» **PROBLEM DESCRIPTION**:
From the entries below, copy each line in which the word "none" occurs.
********************
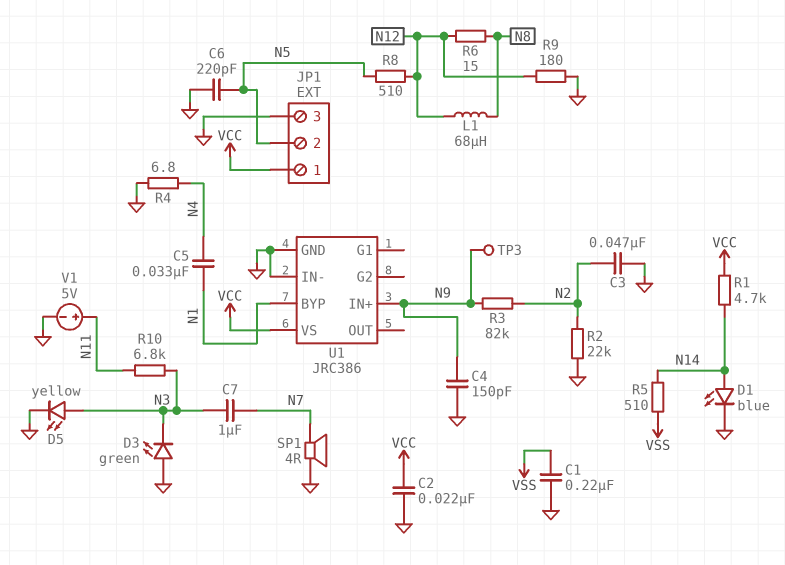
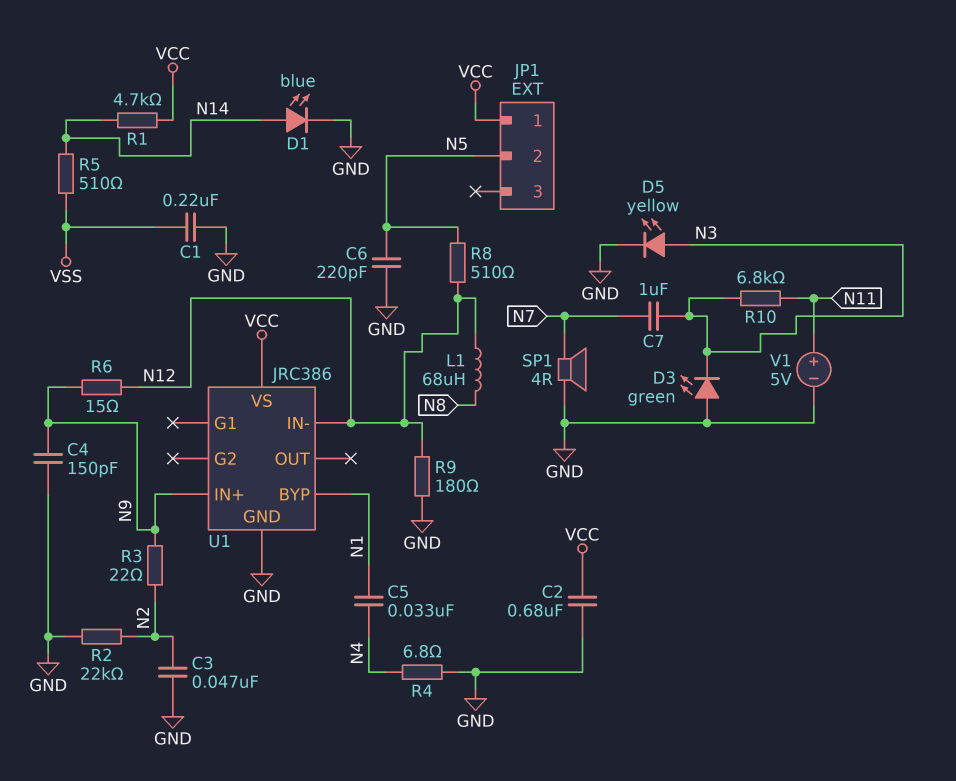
C2: 22nF (GND, VCC) -> 680nF (GND, VCC)
JP1 pin 3: GND -> none
R3: 82k (N2, N9) -> 22 (N2, N9)
R6: 15 (N8, N12) -> 15 (N9, N12)
TP3: test point (N9) -> none
U1 pin IN-: GND -> N12

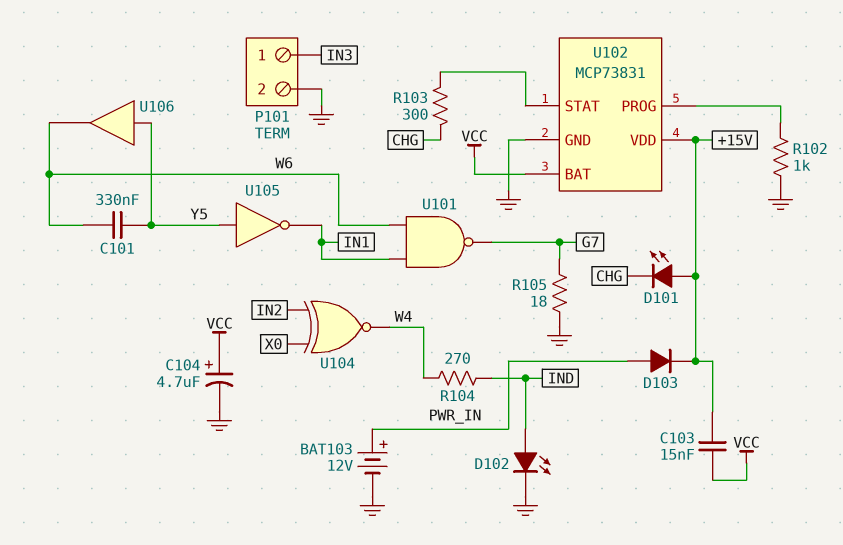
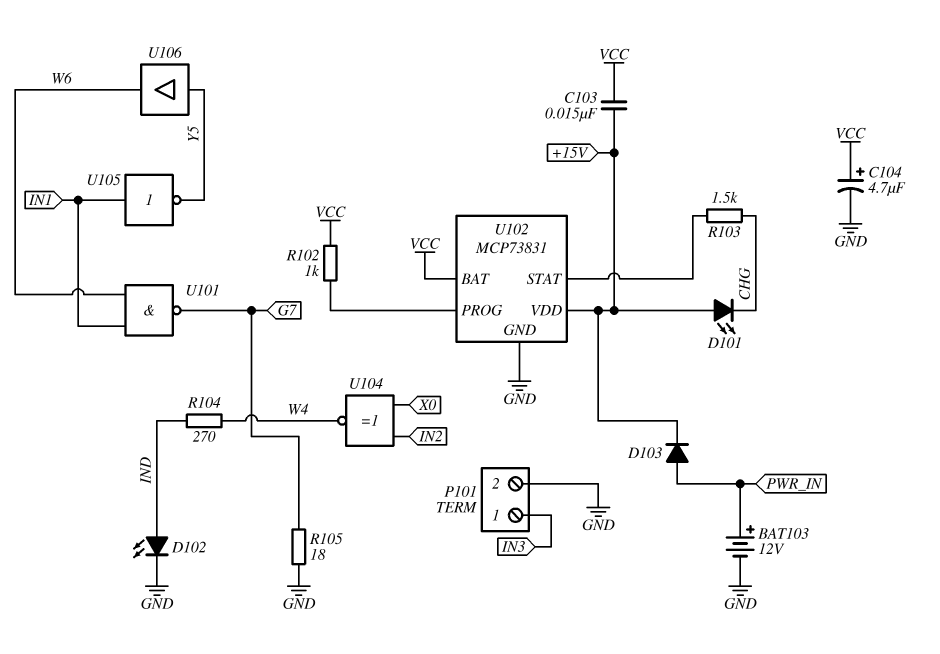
C101: 330nF (W6, Y5) -> none
R102: 1k (GND, U102/PROG) -> 1k (U102/PROG, VCC)
R103: 300 (CHG, U102/STAT) -> 1.5k (CHG, U102/STAT)
U105: NOT (in Y5, out IN1) -> NOT (in IN1, out Y5)

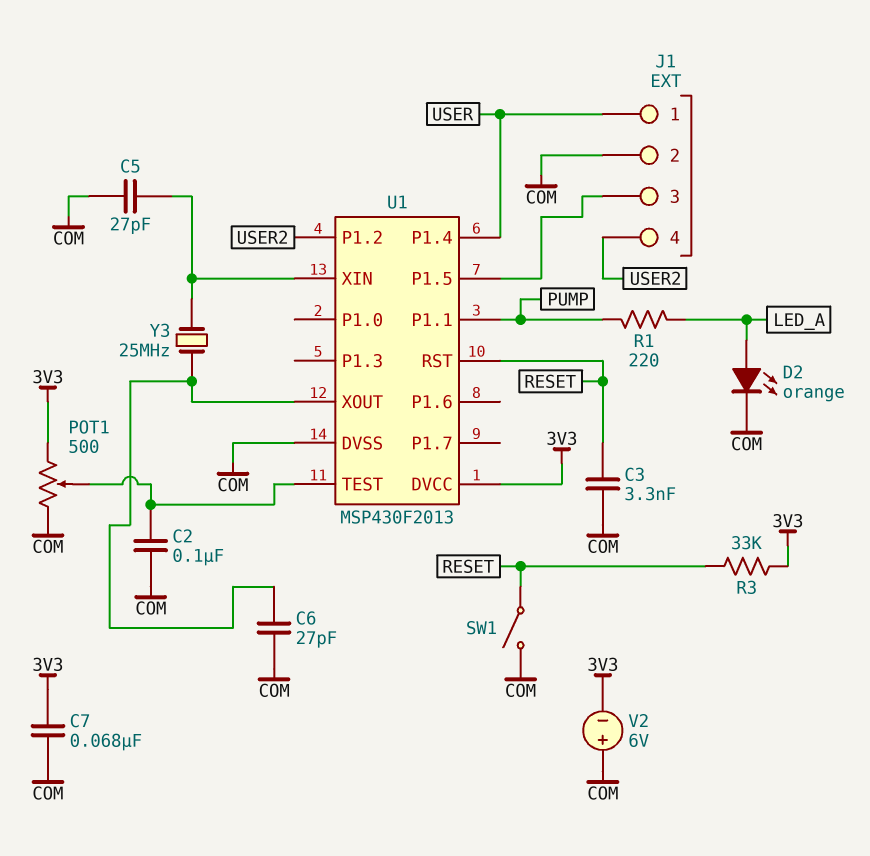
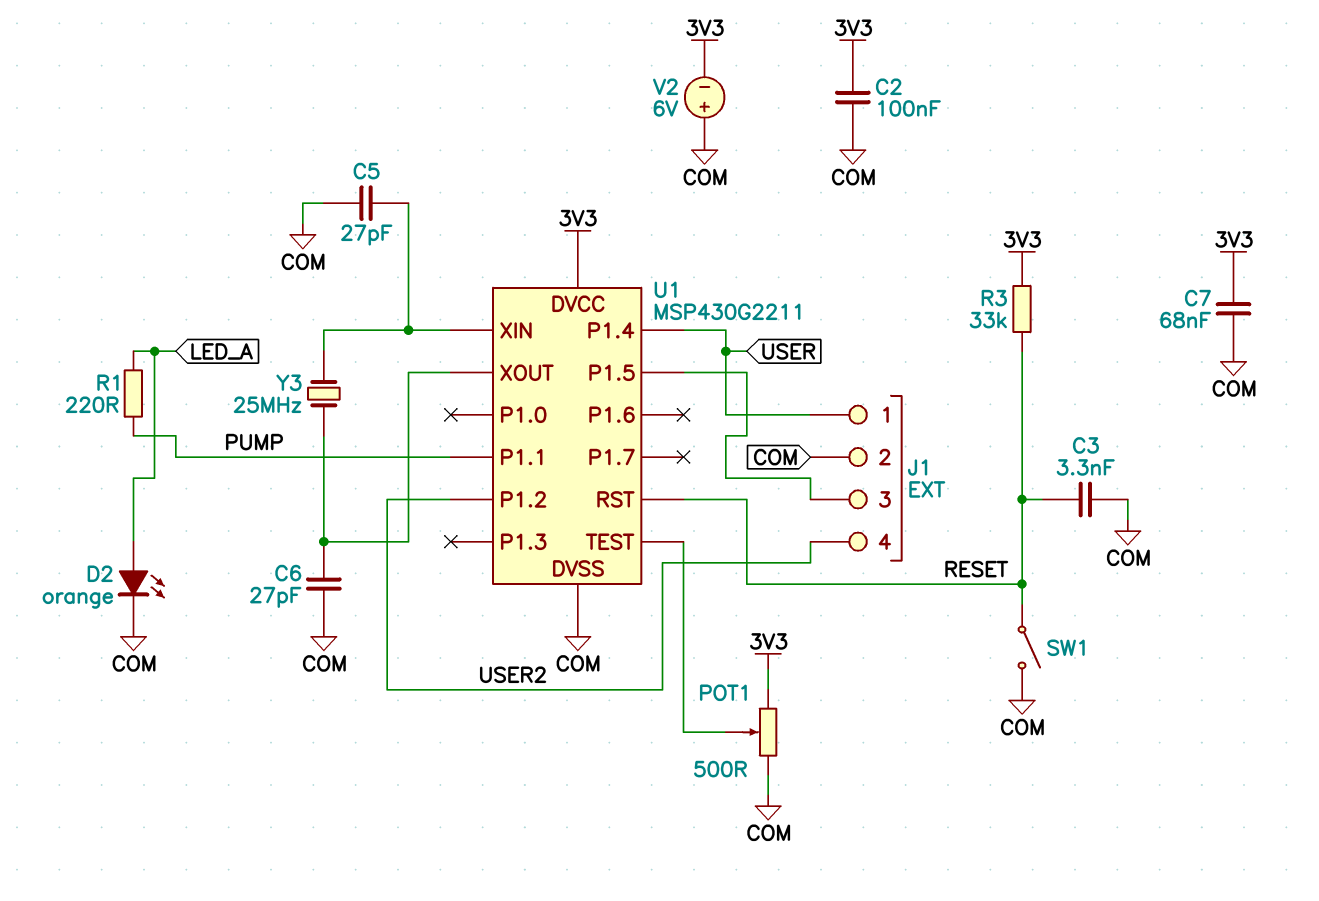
C2: 100nF (COM, U1/TEST) -> 100nF (3V3, COM)
U1: MSP430F2013 -> MSP430G2211

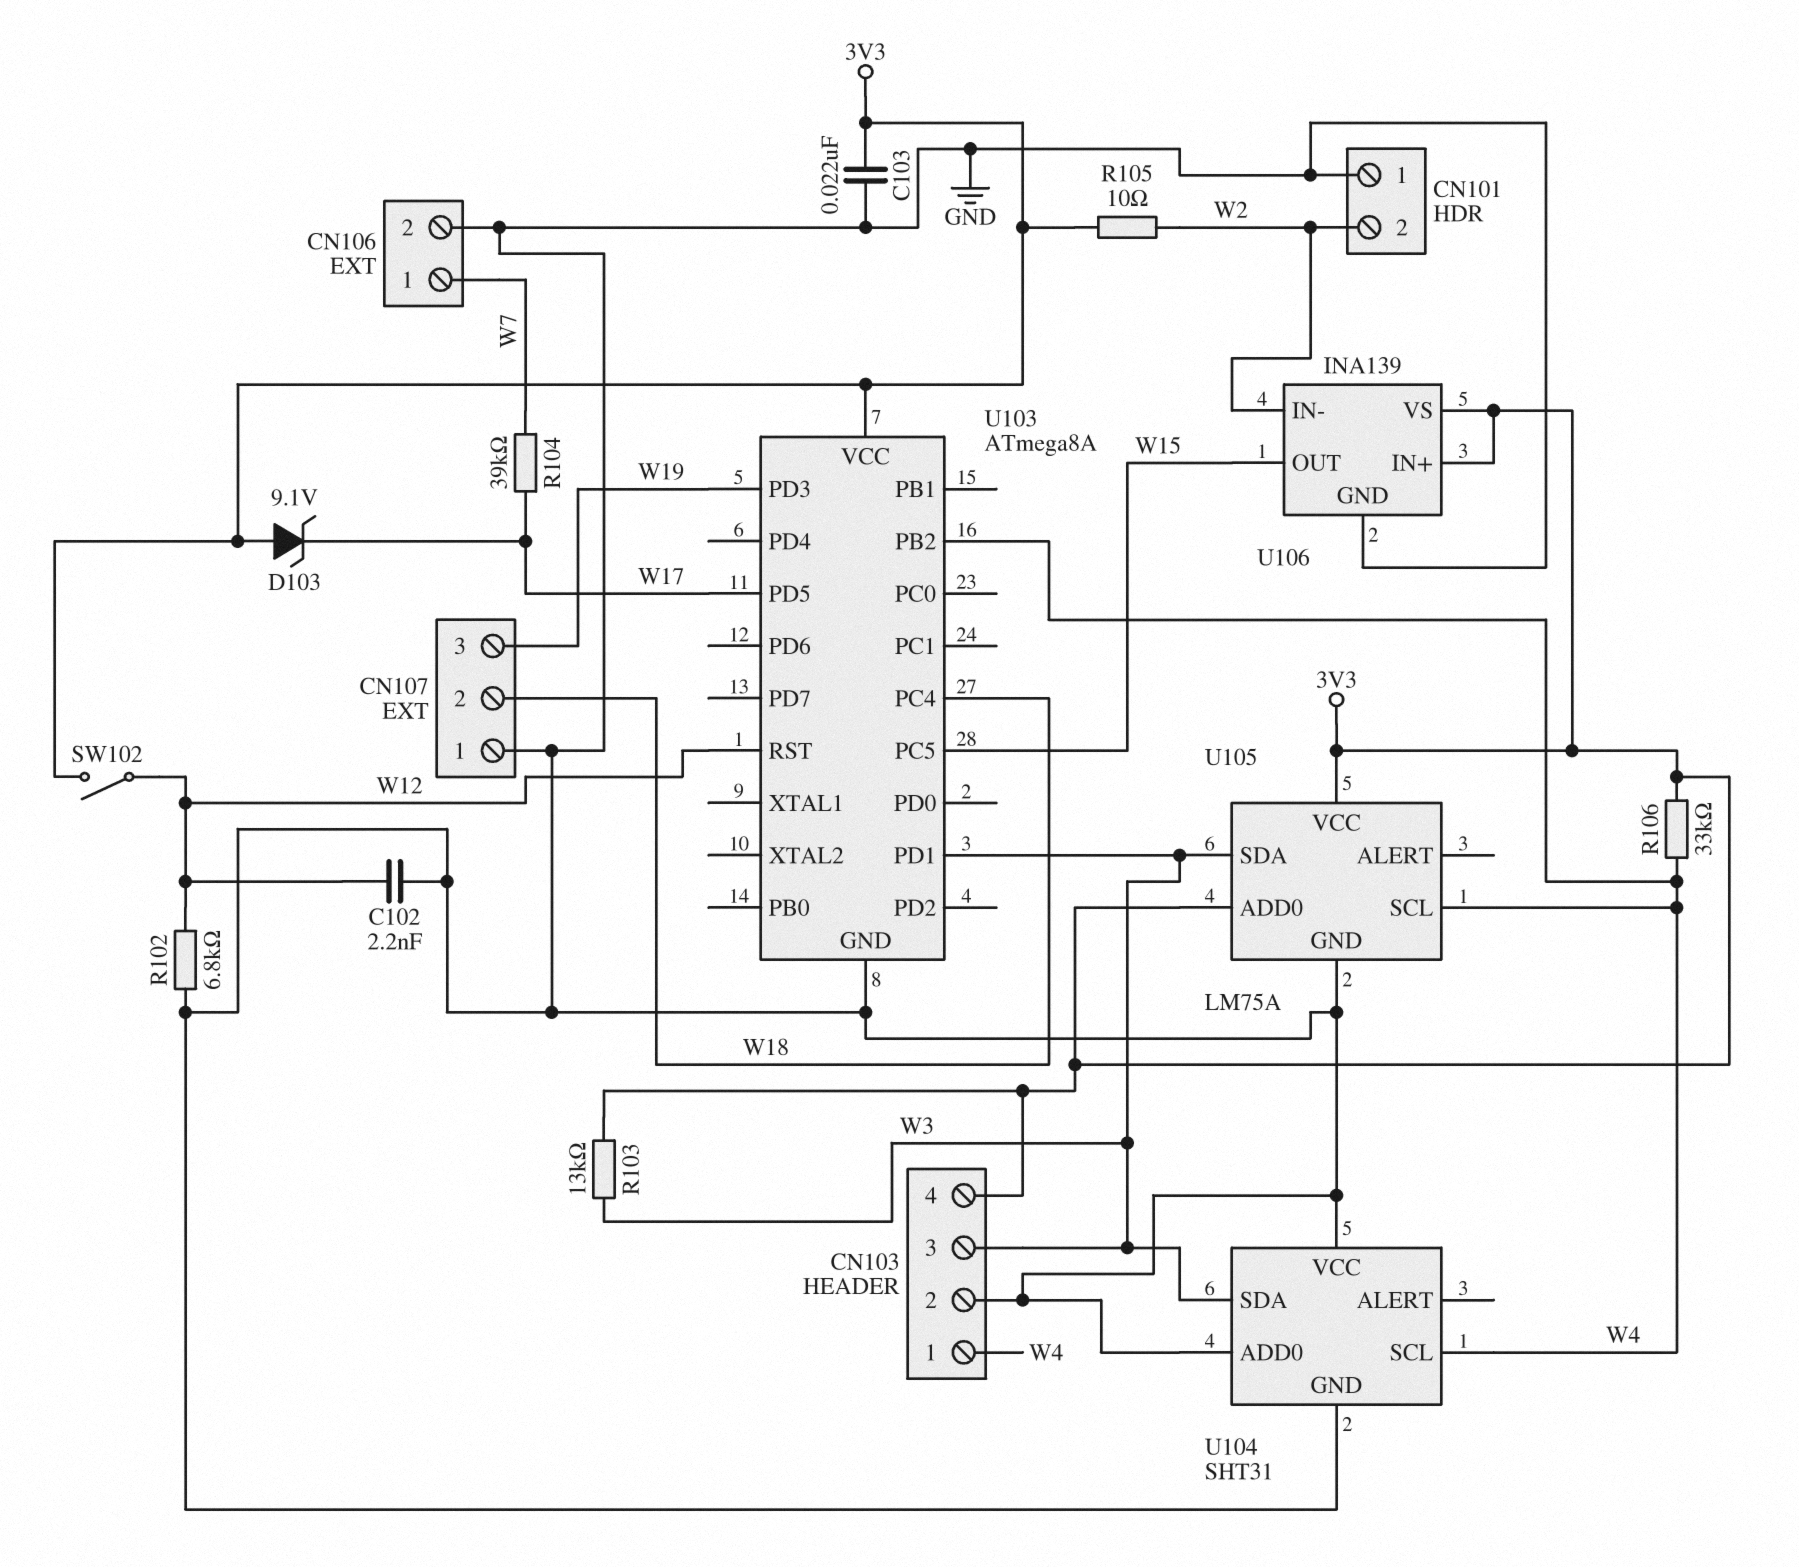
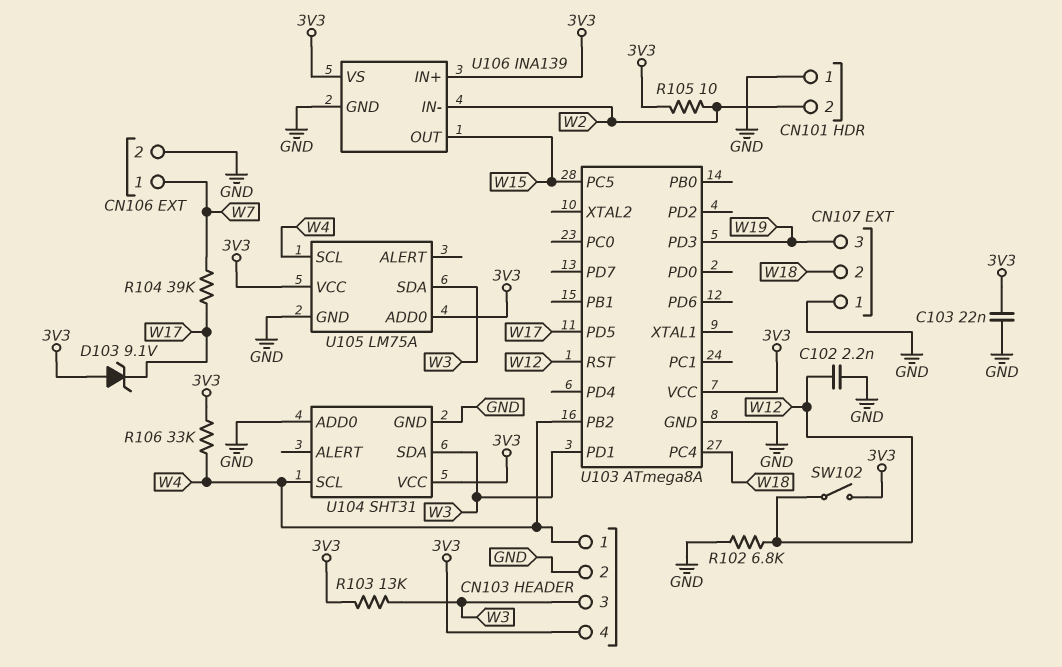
U104 pin VCC: GND -> 3V3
********************
» **SOLUTION TO THE EXERCISE**:
JP1 pin 3: GND -> none
TP3: test point (N9) -> none
C101: 330nF (W6, Y5) -> none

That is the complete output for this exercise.